— ACTIVITY —
Extract exactly and only the lines from the one containing "D1: diode 1N4148" through the end of the entries below. Pictures should not appear in the copy.

GIVEN INFORMATION: Begin

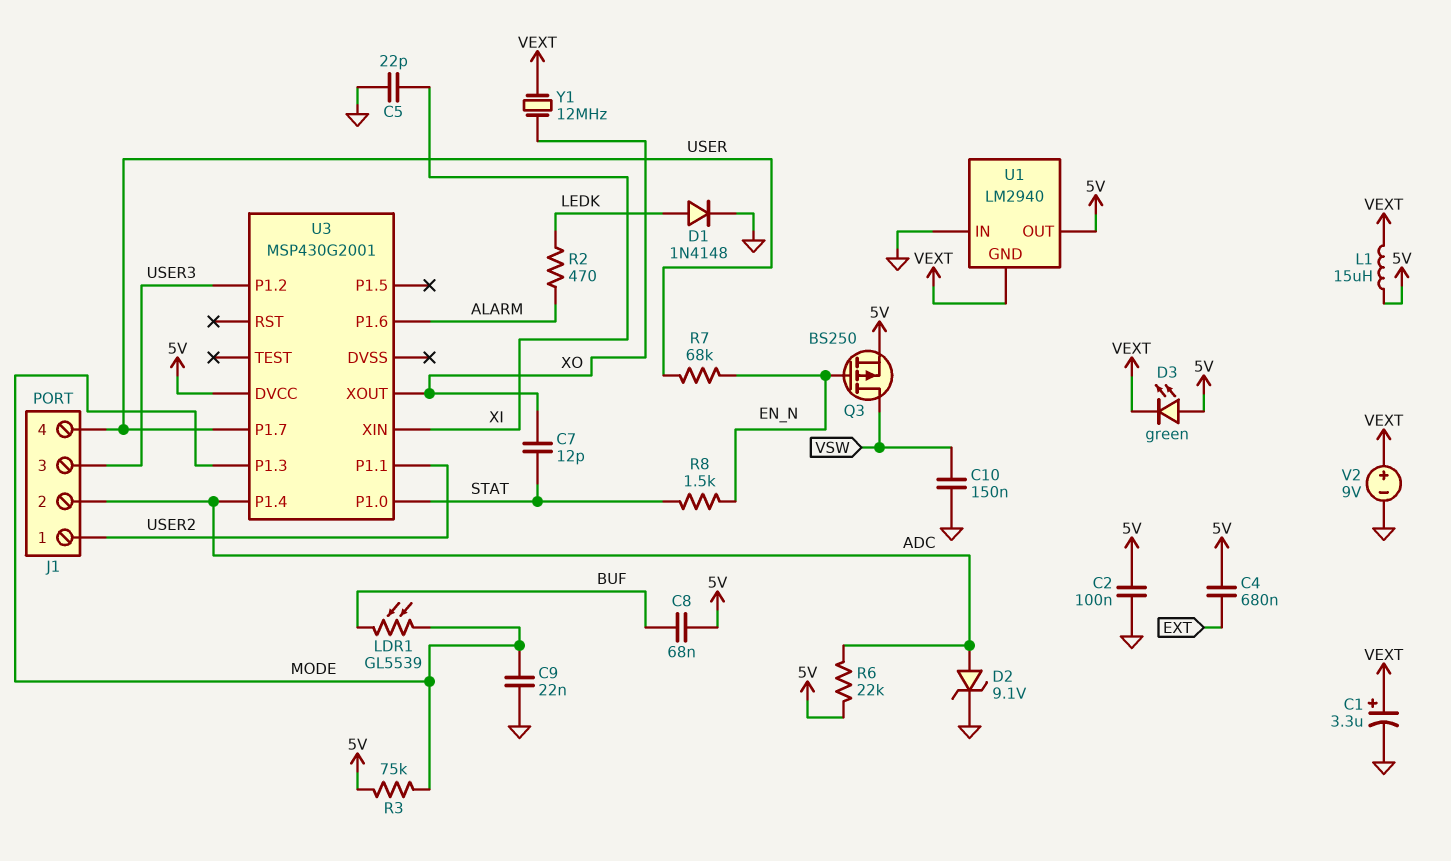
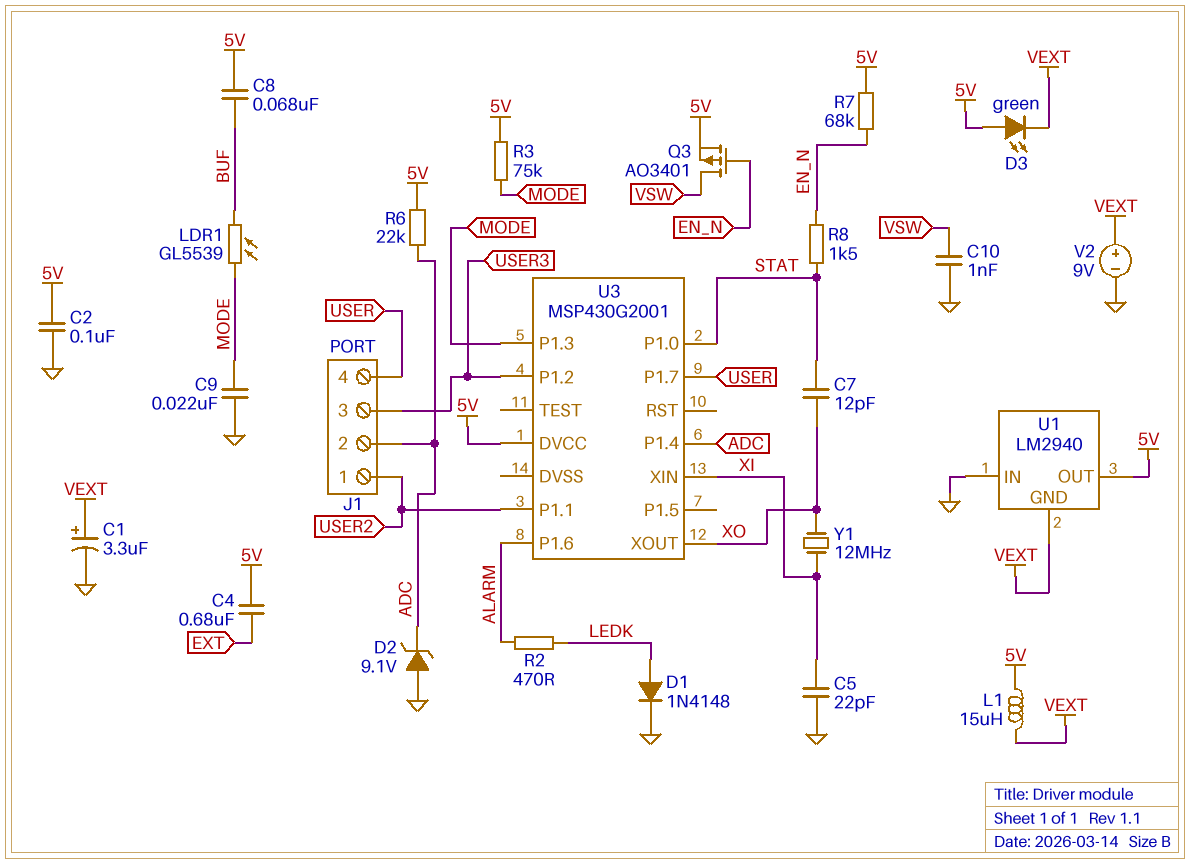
C10: 150nF (GND, VSW) -> 1nF (GND, VSW)
D2: zener 9.1V (A ADC, K GND) -> zener 9.1V (A GND, K ADC)
Q3: PMOS BS250 (G EN_N, D VSW, S 5V) -> PMOS AO3401 (G EN_N, D VSW, S 5V)
R7: 68k (EN_N, USER) -> 68k (5V, EN_N)
Y1: 12MHz (VEXT, XO) -> 12MHz (XI, XO)

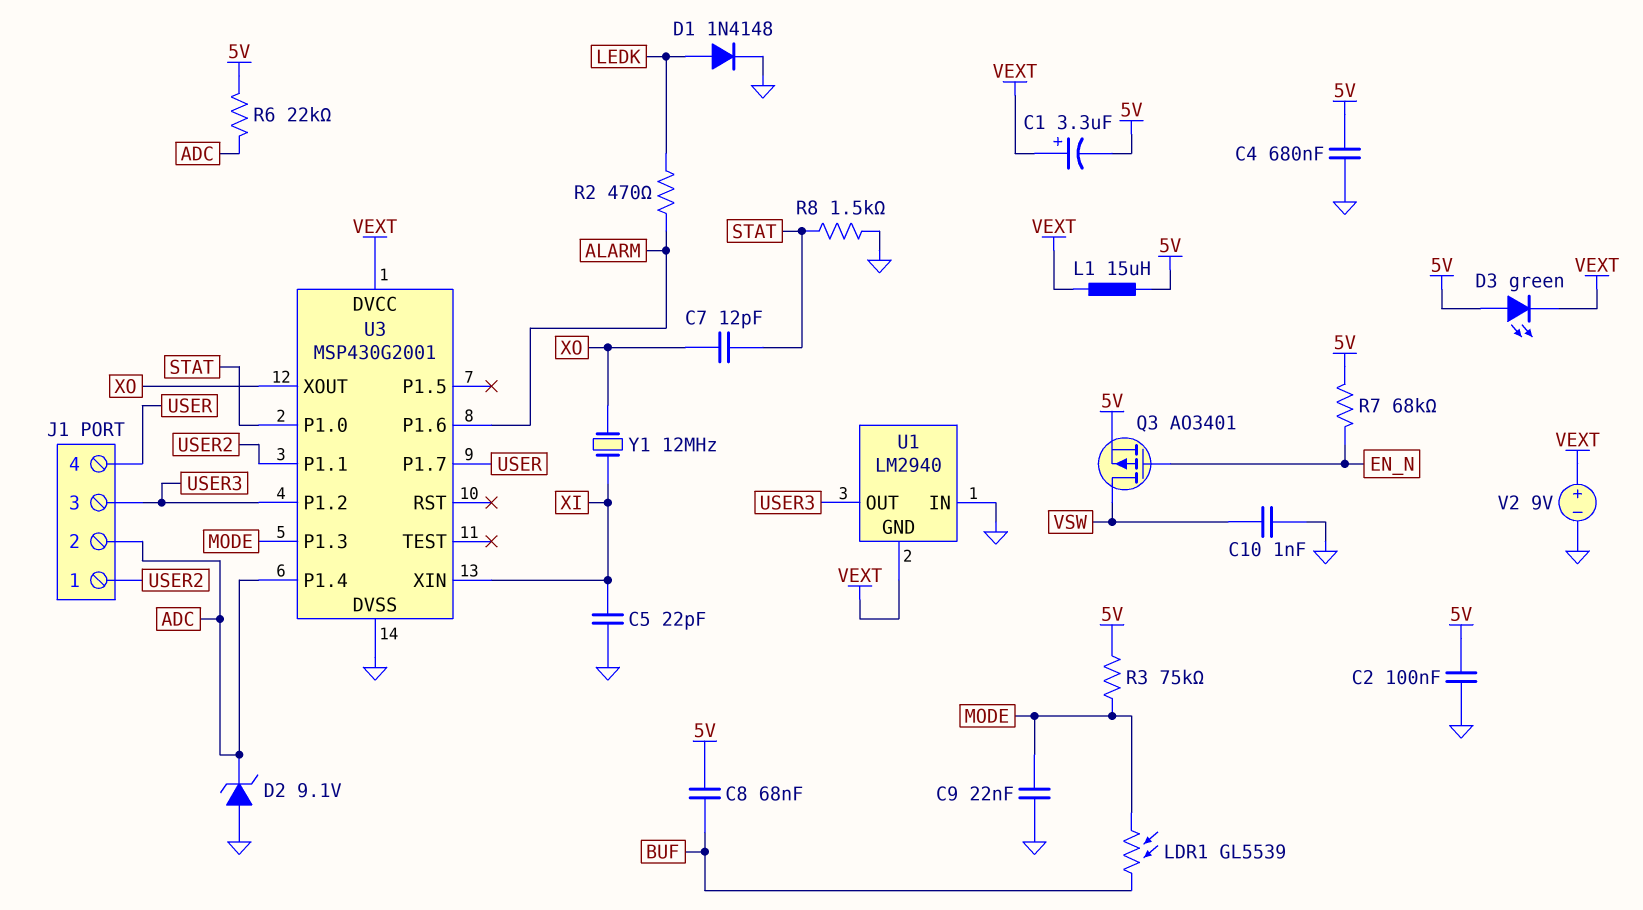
C1: 3.3uF (plus VEXT, minus GND) -> 3.3uF (plus VEXT, minus 5V)
C4: 680nF (5V, EXT) -> 680nF (5V, GND)
R8: 1.5k (EN_N, STAT) -> 1.5k (GND, STAT)
U1 pin OUT: 5V -> USER3
U3 pin DVCC: 5V -> VEXT
U3 pin DVSS: none -> GND

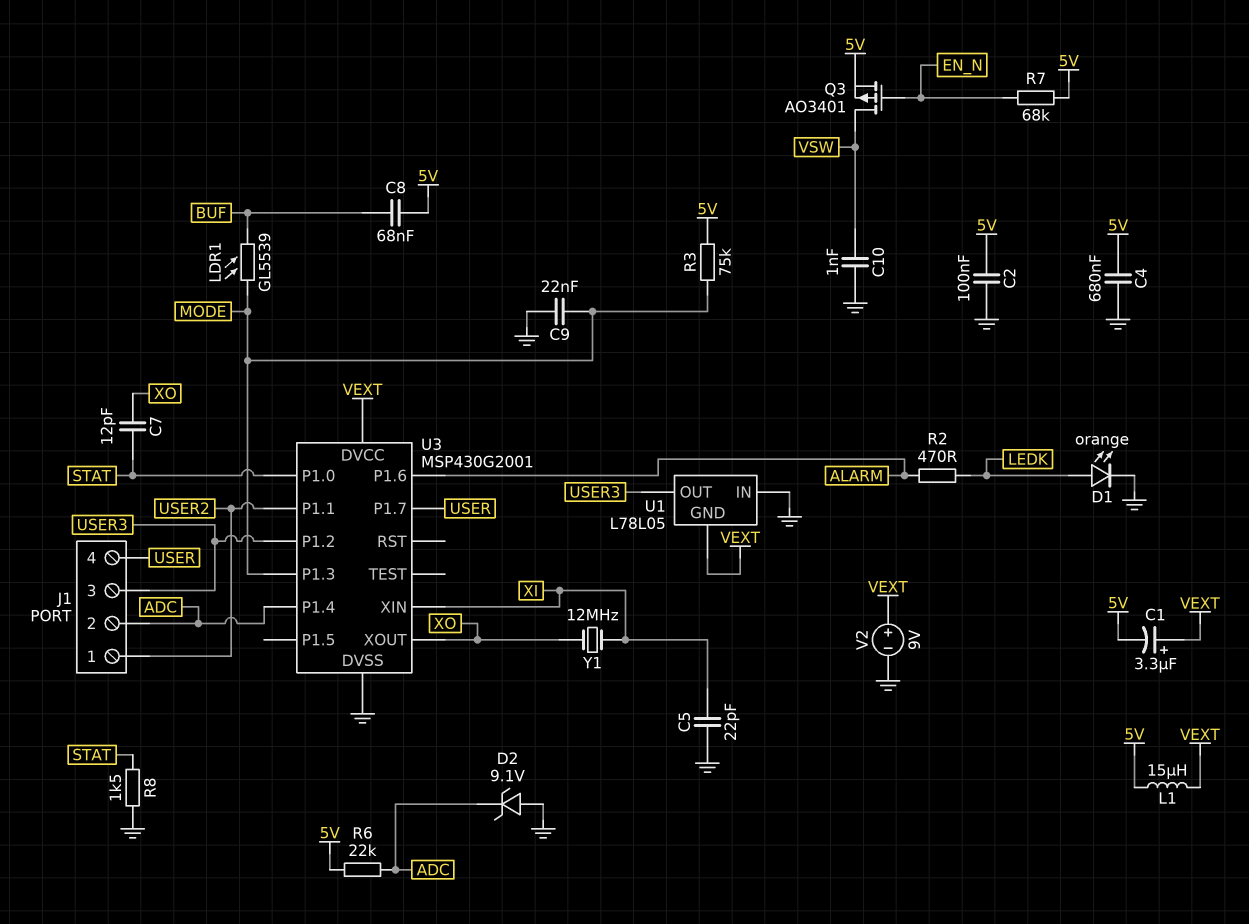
D1: diode 1N4148 (A LEDK, K GND) -> LED orange (A LEDK, K GND)
D3: LED green (A 5V, K VEXT) -> none
U1: LM2940 -> L78L05

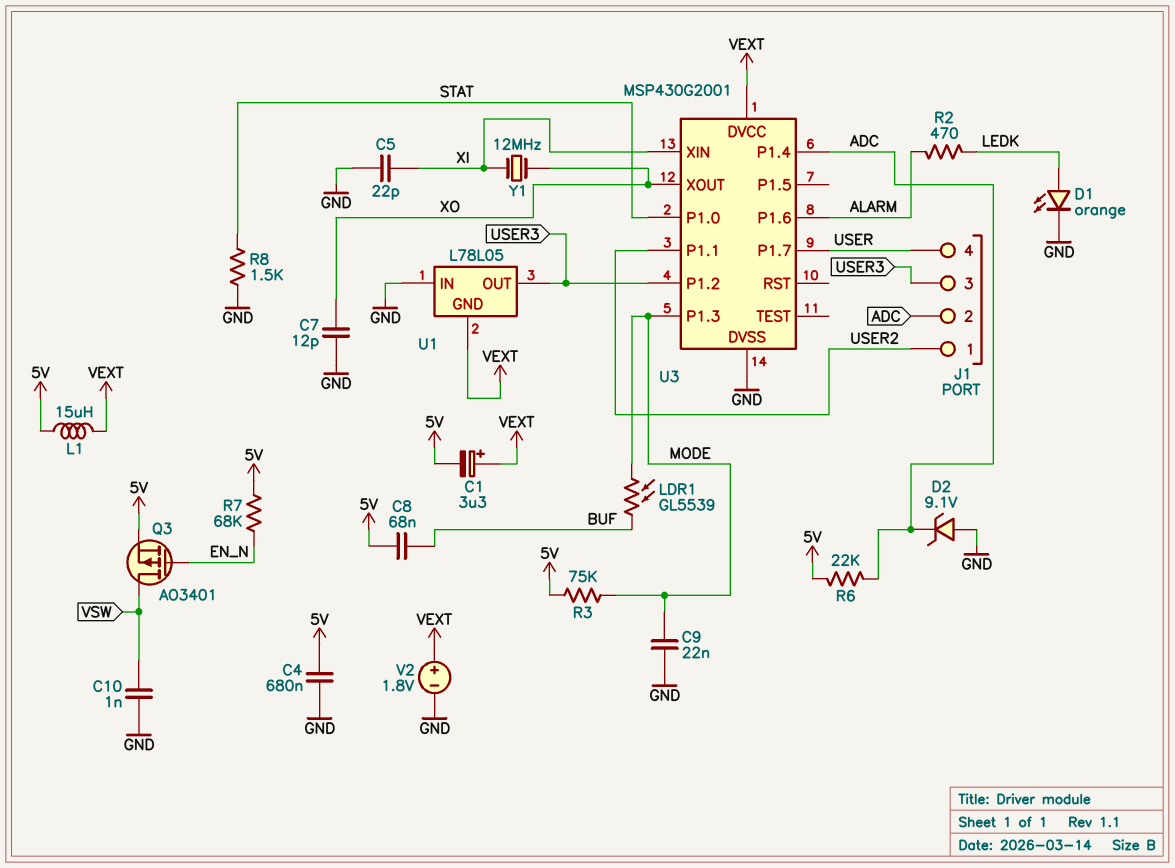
C2: 100nF (5V, GND) -> none
C7: 12pF (STAT, XO) -> 12pF (GND, XO)
V2: 9V (plus VEXT, minus GND) -> 1.8V (plus VEXT, minus GND)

GIVEN INFORMATION: End

— RESPONSE —
D1: diode 1N4148 (A LEDK, K GND) -> LED orange (A LEDK, K GND)
D3: LED green (A 5V, K VEXT) -> none
U1: LM2940 -> L78L05

C2: 100nF (5V, GND) -> none
C7: 12pF (STAT, XO) -> 12pF (GND, XO)
V2: 9V (plus VEXT, minus GND) -> 1.8V (plus VEXT, minus GND)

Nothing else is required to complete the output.